(Dataset excerpts)
○ ○ ○
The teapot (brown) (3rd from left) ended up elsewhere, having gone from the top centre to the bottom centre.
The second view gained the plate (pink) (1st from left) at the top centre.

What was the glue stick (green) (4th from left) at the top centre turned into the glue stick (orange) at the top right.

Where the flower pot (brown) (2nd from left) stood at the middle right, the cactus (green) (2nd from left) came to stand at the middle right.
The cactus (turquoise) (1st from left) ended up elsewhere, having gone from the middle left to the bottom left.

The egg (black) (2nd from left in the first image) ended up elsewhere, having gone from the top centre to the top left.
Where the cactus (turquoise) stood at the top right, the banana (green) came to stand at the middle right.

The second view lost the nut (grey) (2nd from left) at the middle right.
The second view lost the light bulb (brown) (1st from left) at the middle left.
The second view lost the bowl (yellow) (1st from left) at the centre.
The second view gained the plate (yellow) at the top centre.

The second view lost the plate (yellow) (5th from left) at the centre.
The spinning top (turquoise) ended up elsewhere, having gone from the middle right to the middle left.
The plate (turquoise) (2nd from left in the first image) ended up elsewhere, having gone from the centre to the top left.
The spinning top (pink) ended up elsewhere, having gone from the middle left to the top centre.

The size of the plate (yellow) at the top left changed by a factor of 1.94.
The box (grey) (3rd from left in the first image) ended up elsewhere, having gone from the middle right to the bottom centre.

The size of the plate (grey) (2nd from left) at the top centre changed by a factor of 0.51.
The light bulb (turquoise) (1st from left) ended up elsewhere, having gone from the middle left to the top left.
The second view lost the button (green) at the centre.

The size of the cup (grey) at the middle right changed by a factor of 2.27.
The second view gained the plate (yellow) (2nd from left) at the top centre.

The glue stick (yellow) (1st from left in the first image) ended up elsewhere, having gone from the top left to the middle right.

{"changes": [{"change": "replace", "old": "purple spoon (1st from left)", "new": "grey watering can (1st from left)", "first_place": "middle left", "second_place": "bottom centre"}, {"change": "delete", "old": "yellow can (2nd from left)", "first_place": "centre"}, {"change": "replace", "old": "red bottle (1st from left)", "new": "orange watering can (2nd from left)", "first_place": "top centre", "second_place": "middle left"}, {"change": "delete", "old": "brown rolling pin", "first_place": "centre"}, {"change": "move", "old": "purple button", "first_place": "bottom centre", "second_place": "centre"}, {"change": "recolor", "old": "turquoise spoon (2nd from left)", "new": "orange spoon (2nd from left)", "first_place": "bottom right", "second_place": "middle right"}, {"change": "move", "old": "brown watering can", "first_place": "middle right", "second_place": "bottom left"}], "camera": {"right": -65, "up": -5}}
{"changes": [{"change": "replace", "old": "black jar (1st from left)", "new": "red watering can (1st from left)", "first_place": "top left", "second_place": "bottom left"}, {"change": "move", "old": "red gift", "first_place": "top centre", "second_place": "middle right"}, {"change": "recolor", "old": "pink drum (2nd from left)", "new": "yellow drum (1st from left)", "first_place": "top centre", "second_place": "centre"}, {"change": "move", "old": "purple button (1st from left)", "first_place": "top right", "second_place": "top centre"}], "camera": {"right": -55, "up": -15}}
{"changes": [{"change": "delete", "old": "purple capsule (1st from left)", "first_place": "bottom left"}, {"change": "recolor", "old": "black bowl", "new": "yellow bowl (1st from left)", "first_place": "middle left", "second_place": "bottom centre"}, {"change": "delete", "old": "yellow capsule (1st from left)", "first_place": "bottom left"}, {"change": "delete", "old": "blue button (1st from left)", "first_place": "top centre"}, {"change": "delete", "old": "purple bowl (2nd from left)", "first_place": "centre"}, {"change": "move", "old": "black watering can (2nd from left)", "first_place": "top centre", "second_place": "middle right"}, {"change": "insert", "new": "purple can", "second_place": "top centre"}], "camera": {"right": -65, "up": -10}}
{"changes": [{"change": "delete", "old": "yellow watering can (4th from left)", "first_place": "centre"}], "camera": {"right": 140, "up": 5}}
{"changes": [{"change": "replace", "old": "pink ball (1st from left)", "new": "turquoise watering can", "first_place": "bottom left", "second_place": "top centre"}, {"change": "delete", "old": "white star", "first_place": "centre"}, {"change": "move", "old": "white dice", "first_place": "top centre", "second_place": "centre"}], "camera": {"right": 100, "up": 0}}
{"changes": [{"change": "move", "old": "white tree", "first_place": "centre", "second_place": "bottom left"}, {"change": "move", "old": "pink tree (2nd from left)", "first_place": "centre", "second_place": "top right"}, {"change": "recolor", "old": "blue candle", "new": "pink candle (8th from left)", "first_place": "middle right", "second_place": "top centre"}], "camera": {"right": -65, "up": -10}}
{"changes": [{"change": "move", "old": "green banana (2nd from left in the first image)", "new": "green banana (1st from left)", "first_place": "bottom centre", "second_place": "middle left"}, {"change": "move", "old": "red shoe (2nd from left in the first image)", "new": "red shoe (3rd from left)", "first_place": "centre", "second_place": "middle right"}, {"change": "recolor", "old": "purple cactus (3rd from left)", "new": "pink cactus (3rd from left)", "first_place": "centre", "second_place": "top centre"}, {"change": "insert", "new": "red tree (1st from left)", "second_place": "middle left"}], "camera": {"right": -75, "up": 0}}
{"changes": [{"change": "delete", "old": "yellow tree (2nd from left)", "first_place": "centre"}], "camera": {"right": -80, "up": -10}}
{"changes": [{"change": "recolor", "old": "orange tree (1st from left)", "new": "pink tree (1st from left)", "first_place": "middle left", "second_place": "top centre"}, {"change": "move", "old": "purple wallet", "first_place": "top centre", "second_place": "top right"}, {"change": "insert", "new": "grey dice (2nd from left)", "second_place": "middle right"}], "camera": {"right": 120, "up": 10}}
○ ○ ○
### TASK ITEM
Set down all of the lines above without altering a word.

### OUTPUT FOR THIS TASK
The teapot (brown) (3rd from left) ended up elsewhere, having gone from the top centre to the bottom centre.
The second view gained the plate (pink) (1st from left) at the top centre.

What was the glue stick (green) (4th from left) at the top centre turned into the glue stick (orange) at the top right.

Where the flower pot (brown) (2nd from left) stood at the middle right, the cactus (green) (2nd from left) came to stand at the middle right.
The cactus (turquoise) (1st from left) ended up elsewhere, having gone from the middle left to the bottom left.

The egg (black) (2nd from left in the first image) ended up elsewhere, having gone from the top centre to the top left.
Where the cactus (turquoise) stood at the top right, the banana (green) came to stand at the middle right.

The second view lost the nut (grey) (2nd from left) at the middle right.
The second view lost the light bulb (brown) (1st from left) at the middle left.
The second view lost the bowl (yellow) (1st from left) at the centre.
The second view gained the plate (yellow) at the top centre.

The second view lost the plate (yellow) (5th from left) at the centre.
The spinning top (turquoise) ended up elsewhere, having gone from the middle right to the middle left.
The plate (turquoise) (2nd from left in the first image) ended up elsewhere, having gone from the centre to the top left.
The spinning top (pink) ended up elsewhere, having gone from the middle left to the top centre.

The size of the plate (yellow) at the top left changed by a factor of 1.94.
The box (grey) (3rd from left in the first image) ended up elsewhere, having gone from the middle right to the bottom centre.

The size of the plate (grey) (2nd from left) at the top centre changed by a factor of 0.51.
The light bulb (turquoise) (1st from left) ended up elsewhere, having gone from the middle left to the top left.
The second view lost the button (green) at the centre.

The size of the cup (grey) at the middle right changed by a factor of 2.27.
The second view gained the plate (yellow) (2nd from left) at the top centre.

The glue stick (yellow) (1st from left in the first image) ended up elsewhere, having gone from the top left to the middle right.

{"changes": [{"change": "replace", "old": "purple spoon (1st from left)", "new": "grey watering can (1st from left)", "first_place": "middle left", "second_place": "bottom centre"}, {"change": "delete", "old": "yellow can (2nd from left)", "first_place": "centre"}, {"change": "replace", "old": "red bottle (1st from left)", "new": "orange watering can (2nd from left)", "first_place": "top centre", "second_place": "middle left"}, {"change": "delete", "old": "brown rolling pin", "first_place": "centre"}, {"change": "move", "old": "purple button", "first_place": "bottom centre", "second_place": "centre"}, {"change": "recolor", "old": "turquoise spoon (2nd from left)", "new": "orange spoon (2nd from left)", "first_place": "bottom right", "second_place": "middle right"}, {"change": "move", "old": "brown watering can", "first_place": "middle right", "second_place": "bottom left"}], "camera": {"right": -65, "up": -5}}
{"changes": [{"change": "replace", "old": "black jar (1st from left)", "new": "red watering can (1st from left)", "first_place": "top left", "second_place": "bottom left"}, {"change": "move", "old": "red gift", "first_place": "top centre", "second_place": "middle right"}, {"change": "recolor", "old": "pink drum (2nd from left)", "new": "yellow drum (1st from left)", "first_place": "top centre", "second_place": "centre"}, {"change": "move", "old": "purple button (1st from left)", "first_place": "top right", "second_place": "top centre"}], "camera": {"right": -55, "up": -15}}
{"changes": [{"change": "delete", "old": "purple capsule (1st from left)", "first_place": "bottom left"}, {"change": "recolor", "old": "black bowl", "new": "yellow bowl (1st from left)", "first_place": "middle left", "second_place": "bottom centre"}, {"change": "delete", "old": "yellow capsule (1st from left)", "first_place": "bottom left"}, {"change": "delete", "old": "blue button (1st from left)", "first_place": "top centre"}, {"change": "delete", "old": "purple bowl (2nd from left)", "first_place": "centre"}, {"change": "move", "old": "black watering can (2nd from left)", "first_place": "top centre", "second_place": "middle right"}, {"change": "insert", "new": "purple can", "second_place": "top centre"}], "camera": {"right": -65, "up": -10}}
{"changes": [{"change": "delete", "old": "yellow watering can (4th from left)", "first_place": "centre"}], "camera": {"right": 140, "up": 5}}
{"changes": [{"change": "replace", "old": "pink ball (1st from left)", "new": "turquoise watering can", "first_place": "bottom left", "second_place": "top centre"}, {"change": "delete", "old": "white star", "first_place": "centre"}, {"change": "move", "old": "white dice", "first_place": "top centre", "second_place": "centre"}], "camera": {"right": 100, "up": 0}}
{"changes": [{"change": "move", "old": "white tree", "first_place": "centre", "second_place": "bottom left"}, {"change": "move", "old": "pink tree (2nd from left)", "first_place": "centre", "second_place": "top right"}, {"change": "recolor", "old": "blue candle", "new": "pink candle (8th from left)", "first_place": "middle right", "second_place": "top centre"}], "camera": {"right": -65, "up": -10}}
{"changes": [{"change": "move", "old": "green banana (2nd from left in the first image)", "new": "green banana (1st from left)", "first_place": "bottom centre", "second_place": "middle left"}, {"change": "move", "old": "red shoe (2nd from left in the first image)", "new": "red shoe (3rd from left)", "first_place": "centre", "second_place": "middle right"}, {"change": "recolor", "old": "purple cactus (3rd from left)", "new": "pink cactus (3rd from left)", "first_place": "centre", "second_place": "top centre"}, {"change": "insert", "new": "red tree (1st from left)", "second_place": "middle left"}], "camera": {"right": -75, "up": 0}}
{"changes": [{"change": "delete", "old": "yellow tree (2nd from left)", "first_place": "centre"}], "camera": {"right": -80, "up": -10}}
{"changes": [{"change": "recolor", "old": "orange tree (1st from left)", "new": "pink tree (1st from left)", "first_place": "middle left", "second_place": "top centre"}, {"change": "move", "old": "purple wallet", "first_place": "top centre", "second_place": "top right"}, {"change": "insert", "new": "grey dice (2nd from left)", "second_place": "middle right"}], "camera": {"right": 120, "up": 10}}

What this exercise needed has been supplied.